## begin Exercise material
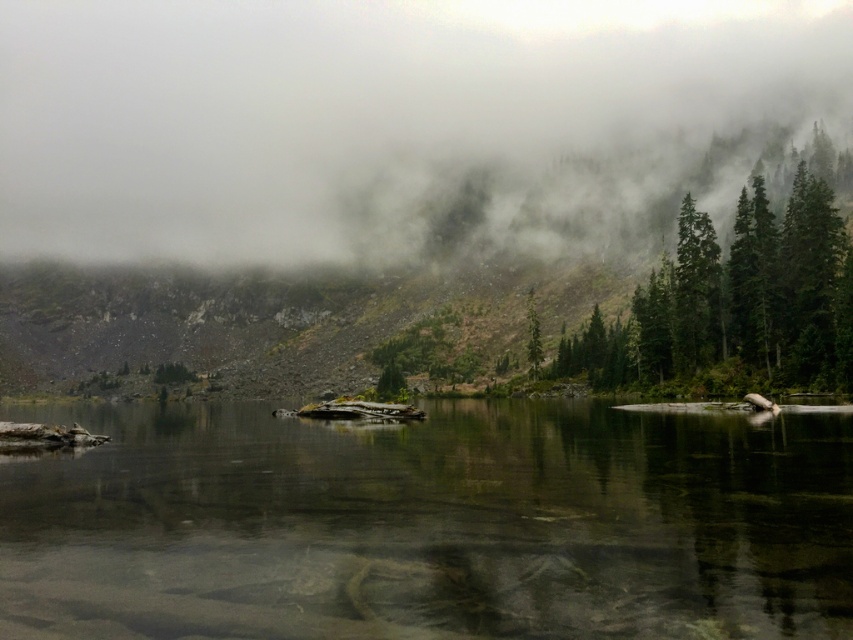
Between clear water at center and green matte tree at center, which one is positioned lower?

clear water at center is below.

Is clear water at center above green matte tree at center?

Incorrect, clear water at center is not positioned above green matte tree at center.

Is point (440, 564) positioned behind point (527, 304)?

No, (440, 564) is in front of (527, 304).

This screenshot has height=640, width=853. In order to click on clear water at center in this screenshot , I will do `click(430, 524)`.

Between foggy misty forest at upper center and green matte tree at center, which one appears on the left side from the viewer's perspective?

Positioned to the left is foggy misty forest at upper center.

Can you confirm if foggy misty forest at upper center is positioned to the left of green matte tree at center?

Indeed, foggy misty forest at upper center is positioned on the left side of green matte tree at center.

Identify the location of foggy misty forest at upper center. (373, 115).

Does point (700, 224) lie behind point (532, 336)?

No, it is in front of (532, 336).

Does green matte trees at right come behind green matte tree at center?

That is False.

What do you see at coordinates (735, 300) in the screenshot?
I see `green matte trees at right` at bounding box center [735, 300].

Locate an element on the screen. The height and width of the screenshot is (640, 853). green matte trees at right is located at coordinates (735, 300).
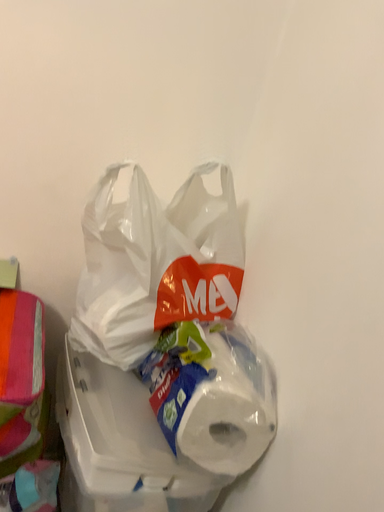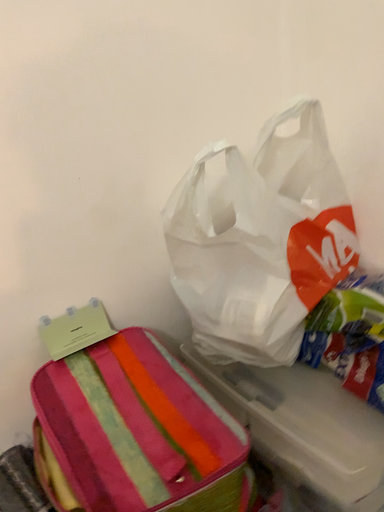
Question: How did the camera likely rotate when shooting the video?

Choices:
 (A) rotated upward
 (B) rotated downward

Answer: (B)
## end Exercise material
Stated problem: Reproduce every line above word for word, leaving out the pictures.

Exercise result:
Between clear water at center and green matte tree at center, which one is positioned lower?

clear water at center is below.

Is clear water at center above green matte tree at center?

Incorrect, clear water at center is not positioned above green matte tree at center.

Is point (440, 564) positioned behind point (527, 304)?

No, (440, 564) is in front of (527, 304).

This screenshot has height=640, width=853. In order to click on clear water at center in this screenshot , I will do `click(430, 524)`.

Between foggy misty forest at upper center and green matte tree at center, which one appears on the left side from the viewer's perspective?

Positioned to the left is foggy misty forest at upper center.

Can you confirm if foggy misty forest at upper center is positioned to the left of green matte tree at center?

Indeed, foggy misty forest at upper center is positioned on the left side of green matte tree at center.

Identify the location of foggy misty forest at upper center. (373, 115).

Does point (700, 224) lie behind point (532, 336)?

No, it is in front of (532, 336).

Does green matte trees at right come behind green matte tree at center?

That is False.

What do you see at coordinates (735, 300) in the screenshot?
I see `green matte trees at right` at bounding box center [735, 300].

Locate an element on the screen. The height and width of the screenshot is (640, 853). green matte trees at right is located at coordinates (735, 300).
Question: How did the camera likely rotate when shooting the video?

Choices:
 (A) rotated upward
 (B) rotated downward

Answer: (B)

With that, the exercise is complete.